*** Opening Stored data ***

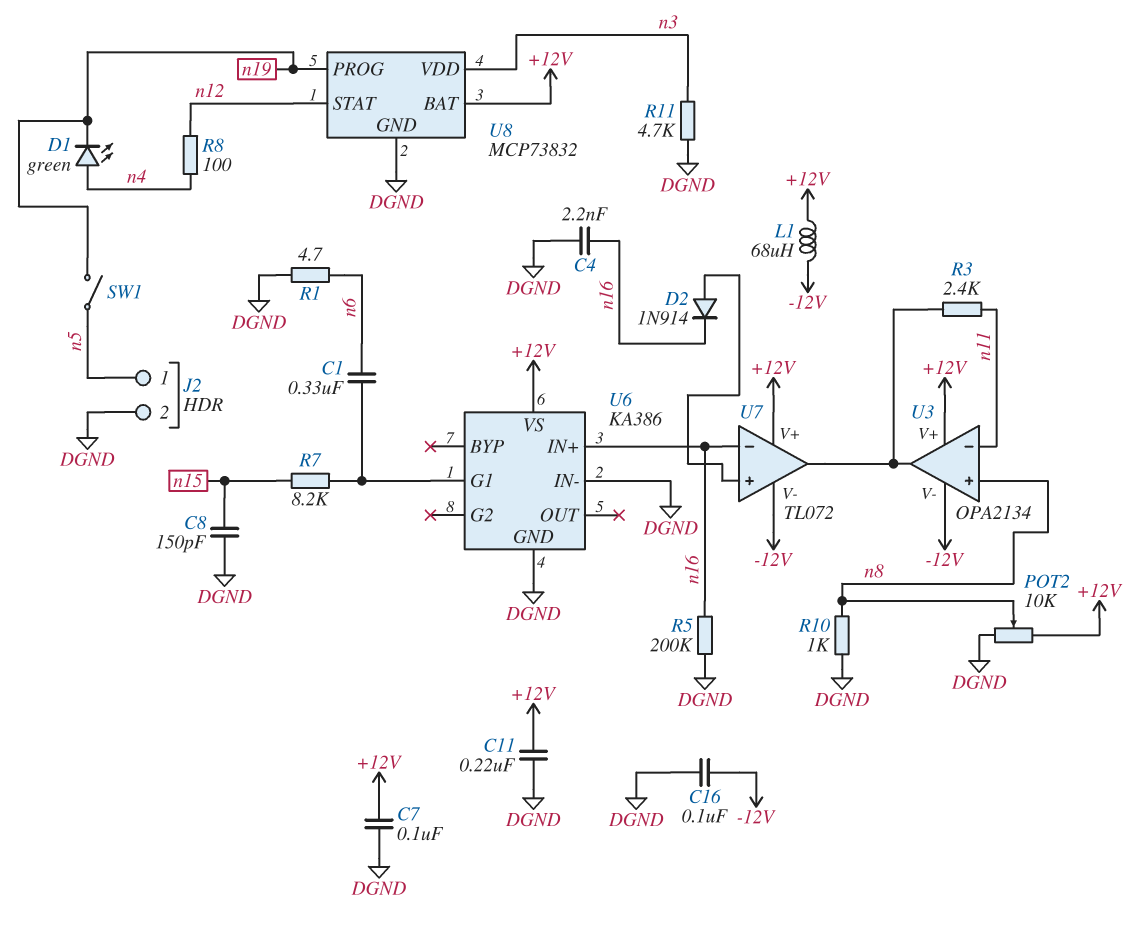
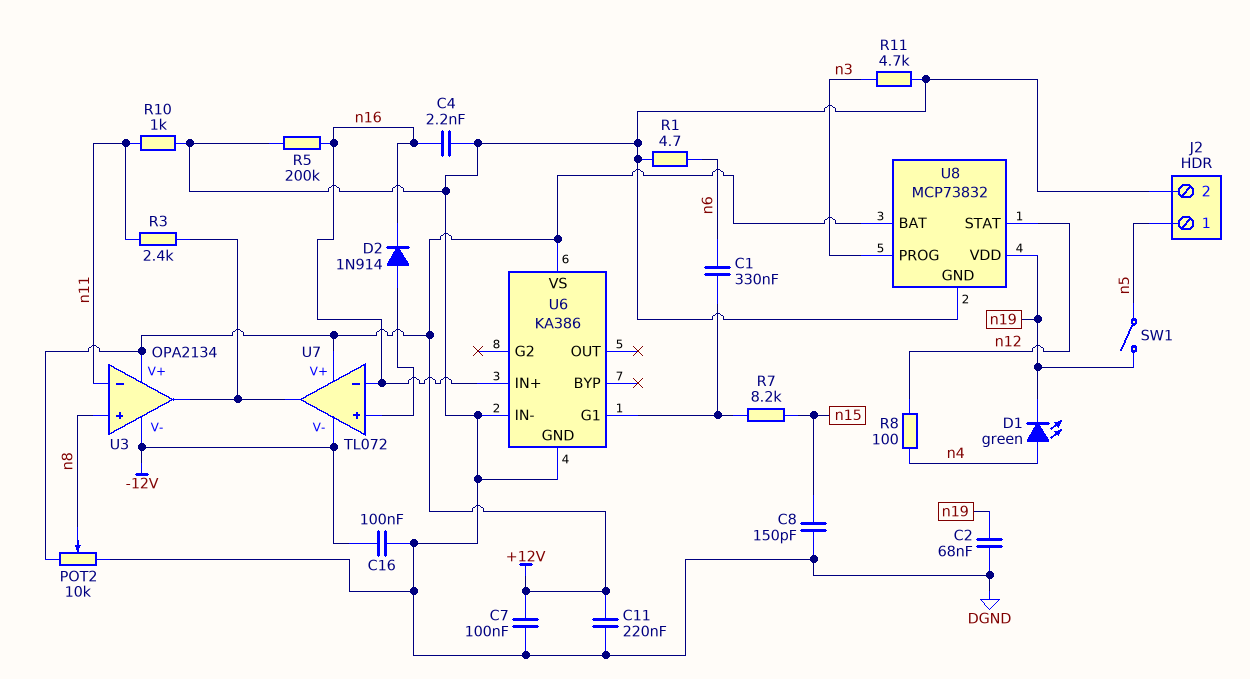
C2: none -> 68nF (DGND, n19)
L1: 68uH (+12V, -12V) -> none
R10: 1k (DGND, n8) -> 1k (DGND, n11)
U8 pin PROG: n19 -> n3
U8 pin VDD: n3 -> n19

*** Closing Stored data ***

» **Assignment**:
Every entry, word for word, should be given again; the pictures are not part of the copy.

» **Output of the exercise**:
C2: none -> 68nF (DGND, n19)
L1: 68uH (+12V, -12V) -> none
R10: 1k (DGND, n8) -> 1k (DGND, n11)
U8 pin PROG: n19 -> n3
U8 pin VDD: n3 -> n19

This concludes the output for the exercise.